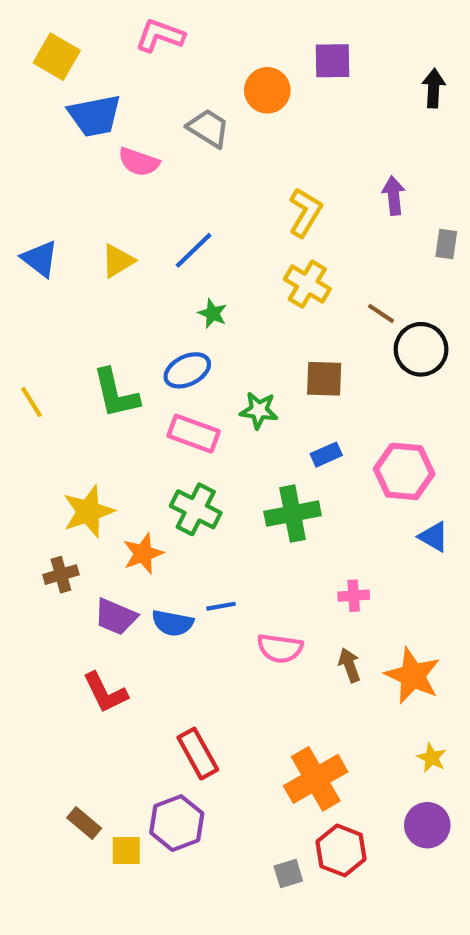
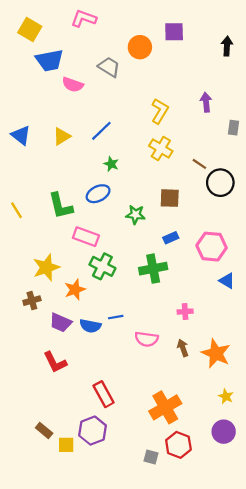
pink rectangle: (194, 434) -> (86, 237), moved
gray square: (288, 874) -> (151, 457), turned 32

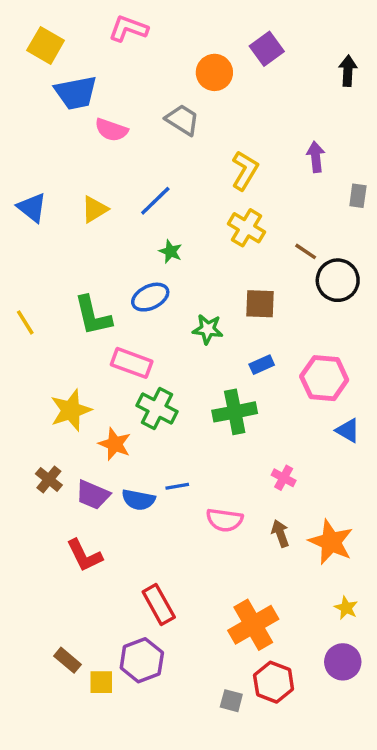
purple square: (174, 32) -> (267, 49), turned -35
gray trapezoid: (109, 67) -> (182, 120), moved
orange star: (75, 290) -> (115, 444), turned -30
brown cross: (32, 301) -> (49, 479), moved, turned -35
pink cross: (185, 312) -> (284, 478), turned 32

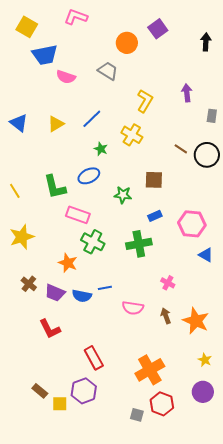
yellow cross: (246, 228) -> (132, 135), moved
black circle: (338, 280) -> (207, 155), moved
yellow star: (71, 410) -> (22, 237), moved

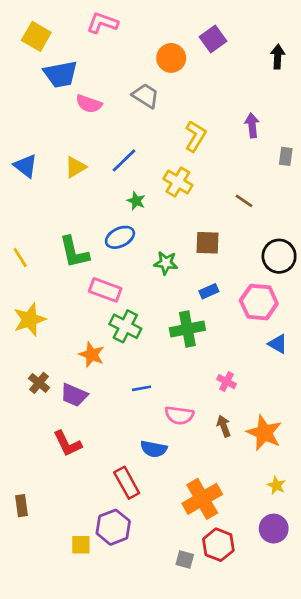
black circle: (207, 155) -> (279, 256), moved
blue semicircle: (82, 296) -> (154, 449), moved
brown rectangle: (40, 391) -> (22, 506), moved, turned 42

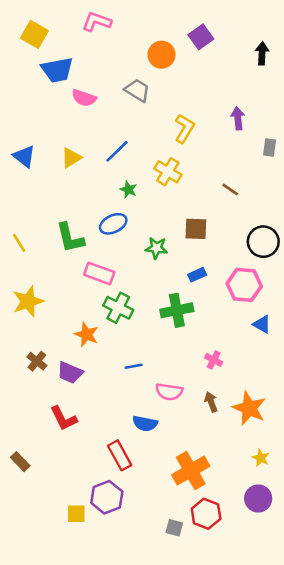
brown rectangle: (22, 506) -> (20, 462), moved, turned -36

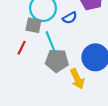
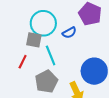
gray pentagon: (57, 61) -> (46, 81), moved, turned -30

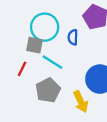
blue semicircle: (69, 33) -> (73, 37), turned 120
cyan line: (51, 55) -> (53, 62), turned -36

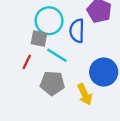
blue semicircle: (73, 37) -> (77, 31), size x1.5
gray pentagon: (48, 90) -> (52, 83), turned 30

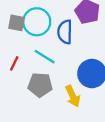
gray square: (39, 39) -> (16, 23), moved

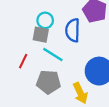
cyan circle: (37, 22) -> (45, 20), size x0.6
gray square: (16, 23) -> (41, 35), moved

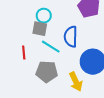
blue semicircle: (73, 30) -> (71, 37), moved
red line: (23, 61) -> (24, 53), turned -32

============================================================

* [What this task involves]: Please restate the material word for word; the pictures stay out.

* [Task answer]:
pink rectangle: (194, 434) -> (86, 237), moved
gray square: (288, 874) -> (151, 457), turned 32

purple square: (174, 32) -> (267, 49), turned -35
gray trapezoid: (109, 67) -> (182, 120), moved
orange star: (75, 290) -> (115, 444), turned -30
brown cross: (32, 301) -> (49, 479), moved, turned -35
pink cross: (185, 312) -> (284, 478), turned 32

yellow cross: (246, 228) -> (132, 135), moved
black circle: (338, 280) -> (207, 155), moved
yellow star: (71, 410) -> (22, 237), moved

black circle: (207, 155) -> (279, 256), moved
blue semicircle: (82, 296) -> (154, 449), moved
brown rectangle: (40, 391) -> (22, 506), moved, turned 42

brown rectangle: (22, 506) -> (20, 462), moved, turned -36

gray pentagon: (57, 61) -> (46, 81), moved, turned -30

blue semicircle: (69, 33) -> (73, 37), turned 120
cyan line: (51, 55) -> (53, 62), turned -36

blue semicircle: (73, 37) -> (77, 31), size x1.5
gray pentagon: (48, 90) -> (52, 83), turned 30

gray square: (39, 39) -> (16, 23), moved

cyan circle: (37, 22) -> (45, 20), size x0.6
gray square: (16, 23) -> (41, 35), moved

blue semicircle: (73, 30) -> (71, 37), moved
red line: (23, 61) -> (24, 53), turned -32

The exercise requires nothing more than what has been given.